### GOAL
Reproduce the rows below verbatim, everything from the first row down to the row that contains "blue line: moved", both ends included.

>> start

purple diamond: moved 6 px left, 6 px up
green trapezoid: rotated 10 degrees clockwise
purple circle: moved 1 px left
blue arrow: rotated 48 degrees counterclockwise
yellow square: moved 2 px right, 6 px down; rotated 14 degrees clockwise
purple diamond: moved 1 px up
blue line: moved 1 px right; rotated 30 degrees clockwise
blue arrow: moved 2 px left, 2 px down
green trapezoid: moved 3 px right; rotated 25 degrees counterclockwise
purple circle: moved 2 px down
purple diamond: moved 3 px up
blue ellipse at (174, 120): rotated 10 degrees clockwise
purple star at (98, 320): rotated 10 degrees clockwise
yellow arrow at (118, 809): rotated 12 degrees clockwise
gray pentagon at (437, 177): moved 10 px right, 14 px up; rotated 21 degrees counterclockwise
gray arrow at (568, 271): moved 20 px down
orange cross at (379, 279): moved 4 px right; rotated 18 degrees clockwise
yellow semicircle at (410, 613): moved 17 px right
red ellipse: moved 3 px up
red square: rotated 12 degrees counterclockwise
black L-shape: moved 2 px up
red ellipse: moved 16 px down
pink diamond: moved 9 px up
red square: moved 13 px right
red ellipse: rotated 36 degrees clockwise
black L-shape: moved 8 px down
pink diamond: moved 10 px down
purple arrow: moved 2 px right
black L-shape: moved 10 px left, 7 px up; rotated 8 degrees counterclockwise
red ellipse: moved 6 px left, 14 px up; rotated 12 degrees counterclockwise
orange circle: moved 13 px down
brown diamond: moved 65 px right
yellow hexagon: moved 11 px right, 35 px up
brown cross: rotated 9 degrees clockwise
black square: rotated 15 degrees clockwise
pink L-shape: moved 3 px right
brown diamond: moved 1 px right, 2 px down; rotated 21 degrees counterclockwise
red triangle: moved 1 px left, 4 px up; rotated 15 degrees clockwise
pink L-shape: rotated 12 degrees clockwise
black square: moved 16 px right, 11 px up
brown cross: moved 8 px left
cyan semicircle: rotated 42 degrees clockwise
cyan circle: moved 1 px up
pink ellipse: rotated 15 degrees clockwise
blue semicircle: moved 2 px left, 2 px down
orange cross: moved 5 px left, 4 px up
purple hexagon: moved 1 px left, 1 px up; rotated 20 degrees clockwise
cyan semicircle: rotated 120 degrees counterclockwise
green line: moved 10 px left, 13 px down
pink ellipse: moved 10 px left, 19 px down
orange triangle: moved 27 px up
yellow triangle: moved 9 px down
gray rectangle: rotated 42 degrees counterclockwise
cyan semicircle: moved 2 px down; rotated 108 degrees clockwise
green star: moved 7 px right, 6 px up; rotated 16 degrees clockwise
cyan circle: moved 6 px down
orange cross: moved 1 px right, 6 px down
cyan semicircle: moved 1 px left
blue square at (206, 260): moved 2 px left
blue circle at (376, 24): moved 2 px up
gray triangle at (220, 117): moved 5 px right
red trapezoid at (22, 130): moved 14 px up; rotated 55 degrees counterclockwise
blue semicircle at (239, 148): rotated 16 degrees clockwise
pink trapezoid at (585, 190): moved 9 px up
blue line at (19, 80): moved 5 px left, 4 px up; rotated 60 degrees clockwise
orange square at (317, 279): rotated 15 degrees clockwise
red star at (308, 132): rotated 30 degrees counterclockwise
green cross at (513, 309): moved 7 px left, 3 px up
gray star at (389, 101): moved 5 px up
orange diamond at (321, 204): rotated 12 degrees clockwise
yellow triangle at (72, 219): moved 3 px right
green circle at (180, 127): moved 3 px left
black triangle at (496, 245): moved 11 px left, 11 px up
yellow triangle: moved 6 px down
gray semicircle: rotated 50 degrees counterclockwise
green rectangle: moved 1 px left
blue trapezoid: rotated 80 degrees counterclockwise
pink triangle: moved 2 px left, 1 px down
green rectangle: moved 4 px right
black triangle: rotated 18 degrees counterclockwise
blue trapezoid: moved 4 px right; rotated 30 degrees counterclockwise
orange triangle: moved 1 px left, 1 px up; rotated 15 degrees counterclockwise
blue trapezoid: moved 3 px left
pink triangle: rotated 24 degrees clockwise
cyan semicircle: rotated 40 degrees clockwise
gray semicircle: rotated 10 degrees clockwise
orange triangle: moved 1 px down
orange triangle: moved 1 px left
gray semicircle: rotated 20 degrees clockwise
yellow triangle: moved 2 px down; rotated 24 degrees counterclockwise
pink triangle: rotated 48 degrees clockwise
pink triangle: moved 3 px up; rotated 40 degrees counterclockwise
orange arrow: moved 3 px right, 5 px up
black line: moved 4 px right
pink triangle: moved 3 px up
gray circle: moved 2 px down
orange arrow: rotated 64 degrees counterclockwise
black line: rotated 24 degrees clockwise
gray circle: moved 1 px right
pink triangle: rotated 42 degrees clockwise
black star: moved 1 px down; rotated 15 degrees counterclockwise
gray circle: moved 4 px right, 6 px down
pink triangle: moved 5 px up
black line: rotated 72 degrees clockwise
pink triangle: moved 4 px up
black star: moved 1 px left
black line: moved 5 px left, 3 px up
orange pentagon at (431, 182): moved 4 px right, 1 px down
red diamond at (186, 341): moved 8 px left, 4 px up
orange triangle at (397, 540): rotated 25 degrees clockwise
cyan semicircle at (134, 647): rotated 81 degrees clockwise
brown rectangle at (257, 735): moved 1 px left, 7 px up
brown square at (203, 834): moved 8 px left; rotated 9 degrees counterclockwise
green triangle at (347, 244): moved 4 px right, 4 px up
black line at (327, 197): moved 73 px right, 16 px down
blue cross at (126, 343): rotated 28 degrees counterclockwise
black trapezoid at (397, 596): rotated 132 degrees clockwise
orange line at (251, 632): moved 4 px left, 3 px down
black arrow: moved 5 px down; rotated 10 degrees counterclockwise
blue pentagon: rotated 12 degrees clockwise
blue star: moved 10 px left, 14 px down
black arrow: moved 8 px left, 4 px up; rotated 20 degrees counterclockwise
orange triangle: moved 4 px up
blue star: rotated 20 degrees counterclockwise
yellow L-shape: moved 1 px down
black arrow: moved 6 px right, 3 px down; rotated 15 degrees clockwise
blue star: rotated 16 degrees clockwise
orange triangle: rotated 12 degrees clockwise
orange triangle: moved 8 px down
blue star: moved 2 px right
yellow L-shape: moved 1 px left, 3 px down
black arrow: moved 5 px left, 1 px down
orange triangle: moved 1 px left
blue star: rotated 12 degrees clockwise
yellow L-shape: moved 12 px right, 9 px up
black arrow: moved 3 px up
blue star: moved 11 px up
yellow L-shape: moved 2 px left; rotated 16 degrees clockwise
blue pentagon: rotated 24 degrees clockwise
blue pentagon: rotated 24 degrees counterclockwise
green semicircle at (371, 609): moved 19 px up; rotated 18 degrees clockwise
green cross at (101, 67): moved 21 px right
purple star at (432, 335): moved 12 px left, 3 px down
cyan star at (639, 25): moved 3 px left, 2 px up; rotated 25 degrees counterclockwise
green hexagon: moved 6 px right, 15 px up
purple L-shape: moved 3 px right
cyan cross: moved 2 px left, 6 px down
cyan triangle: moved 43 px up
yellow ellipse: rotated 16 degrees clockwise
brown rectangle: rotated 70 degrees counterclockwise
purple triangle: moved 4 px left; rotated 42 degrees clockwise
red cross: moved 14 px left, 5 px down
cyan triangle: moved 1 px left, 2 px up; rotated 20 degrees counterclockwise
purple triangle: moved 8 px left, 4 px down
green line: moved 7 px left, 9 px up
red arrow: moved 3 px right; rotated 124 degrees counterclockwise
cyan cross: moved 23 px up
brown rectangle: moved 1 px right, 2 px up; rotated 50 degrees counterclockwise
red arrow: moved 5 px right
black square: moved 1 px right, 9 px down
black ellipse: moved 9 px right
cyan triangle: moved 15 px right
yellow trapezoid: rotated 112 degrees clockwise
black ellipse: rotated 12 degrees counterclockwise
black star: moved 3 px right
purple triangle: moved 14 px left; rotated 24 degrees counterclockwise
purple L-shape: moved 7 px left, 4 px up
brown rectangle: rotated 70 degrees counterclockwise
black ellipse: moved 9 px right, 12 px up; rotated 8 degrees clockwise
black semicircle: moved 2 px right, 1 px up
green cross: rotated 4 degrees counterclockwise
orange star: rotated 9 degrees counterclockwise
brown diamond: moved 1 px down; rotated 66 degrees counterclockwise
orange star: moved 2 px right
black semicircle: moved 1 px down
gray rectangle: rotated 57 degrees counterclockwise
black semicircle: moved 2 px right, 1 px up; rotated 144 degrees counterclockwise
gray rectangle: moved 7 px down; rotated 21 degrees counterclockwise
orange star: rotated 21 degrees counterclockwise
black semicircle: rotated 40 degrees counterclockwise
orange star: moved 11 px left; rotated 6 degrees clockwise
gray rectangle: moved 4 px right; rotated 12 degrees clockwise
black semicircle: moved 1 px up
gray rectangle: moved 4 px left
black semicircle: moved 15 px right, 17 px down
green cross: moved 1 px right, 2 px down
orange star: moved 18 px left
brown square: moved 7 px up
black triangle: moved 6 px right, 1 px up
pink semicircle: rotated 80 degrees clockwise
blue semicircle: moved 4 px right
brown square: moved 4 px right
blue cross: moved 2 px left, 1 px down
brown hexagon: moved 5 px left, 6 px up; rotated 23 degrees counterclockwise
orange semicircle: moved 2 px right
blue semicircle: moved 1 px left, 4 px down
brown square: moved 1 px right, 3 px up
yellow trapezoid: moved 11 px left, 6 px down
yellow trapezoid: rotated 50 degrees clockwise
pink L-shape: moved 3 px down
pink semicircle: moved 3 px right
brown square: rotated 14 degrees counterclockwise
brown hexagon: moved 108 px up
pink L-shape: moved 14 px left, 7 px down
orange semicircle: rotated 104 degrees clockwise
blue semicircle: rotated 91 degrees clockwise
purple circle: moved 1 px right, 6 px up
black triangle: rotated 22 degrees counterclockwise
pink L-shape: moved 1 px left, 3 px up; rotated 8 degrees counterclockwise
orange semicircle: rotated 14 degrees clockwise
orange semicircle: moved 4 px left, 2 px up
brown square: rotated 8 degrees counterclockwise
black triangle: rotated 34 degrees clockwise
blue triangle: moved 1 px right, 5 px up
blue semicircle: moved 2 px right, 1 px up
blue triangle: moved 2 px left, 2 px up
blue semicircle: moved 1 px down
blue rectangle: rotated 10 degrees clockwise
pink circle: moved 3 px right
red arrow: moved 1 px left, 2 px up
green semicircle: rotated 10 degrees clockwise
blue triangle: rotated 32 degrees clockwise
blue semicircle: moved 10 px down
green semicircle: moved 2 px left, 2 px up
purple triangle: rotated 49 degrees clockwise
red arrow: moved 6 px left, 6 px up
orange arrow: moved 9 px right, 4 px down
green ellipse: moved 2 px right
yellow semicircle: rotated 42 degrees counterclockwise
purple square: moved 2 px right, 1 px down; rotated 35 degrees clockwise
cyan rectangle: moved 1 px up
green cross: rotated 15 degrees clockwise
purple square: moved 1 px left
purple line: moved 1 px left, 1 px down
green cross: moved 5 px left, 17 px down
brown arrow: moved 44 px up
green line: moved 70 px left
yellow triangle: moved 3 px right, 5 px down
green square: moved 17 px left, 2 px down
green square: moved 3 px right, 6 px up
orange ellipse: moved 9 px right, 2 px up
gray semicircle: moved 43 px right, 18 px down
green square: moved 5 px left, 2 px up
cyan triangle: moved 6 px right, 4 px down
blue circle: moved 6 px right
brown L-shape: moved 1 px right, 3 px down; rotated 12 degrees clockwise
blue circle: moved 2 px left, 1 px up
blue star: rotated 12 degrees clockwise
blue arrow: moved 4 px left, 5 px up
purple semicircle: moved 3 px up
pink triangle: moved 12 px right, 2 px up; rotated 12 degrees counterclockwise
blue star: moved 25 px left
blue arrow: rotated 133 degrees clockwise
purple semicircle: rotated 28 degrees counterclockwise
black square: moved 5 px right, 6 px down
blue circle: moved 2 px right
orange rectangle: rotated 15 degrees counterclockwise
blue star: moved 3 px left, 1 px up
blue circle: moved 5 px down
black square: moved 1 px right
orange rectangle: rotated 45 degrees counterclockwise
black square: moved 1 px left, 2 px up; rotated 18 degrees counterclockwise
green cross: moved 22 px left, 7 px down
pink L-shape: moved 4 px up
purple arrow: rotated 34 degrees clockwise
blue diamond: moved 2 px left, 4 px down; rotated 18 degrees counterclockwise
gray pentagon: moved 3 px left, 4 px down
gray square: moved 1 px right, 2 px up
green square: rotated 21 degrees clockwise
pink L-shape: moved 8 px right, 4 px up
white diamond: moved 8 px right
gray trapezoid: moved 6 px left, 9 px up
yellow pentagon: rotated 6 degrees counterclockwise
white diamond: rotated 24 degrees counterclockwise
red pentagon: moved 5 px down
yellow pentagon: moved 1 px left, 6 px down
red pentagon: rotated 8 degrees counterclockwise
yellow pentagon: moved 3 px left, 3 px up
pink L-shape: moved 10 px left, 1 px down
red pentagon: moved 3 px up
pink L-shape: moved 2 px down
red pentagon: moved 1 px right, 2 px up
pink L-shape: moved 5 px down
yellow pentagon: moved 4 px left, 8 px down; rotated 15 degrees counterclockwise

>> end

### EXERCISE RESULT
purple diamond: moved 6 px left, 6 px up
green trapezoid: rotated 10 degrees clockwise
purple circle: moved 1 px left
blue arrow: rotated 48 degrees counterclockwise
yellow square: moved 2 px right, 6 px down; rotated 14 degrees clockwise
purple diamond: moved 1 px up
blue line: moved 1 px right; rotated 30 degrees clockwise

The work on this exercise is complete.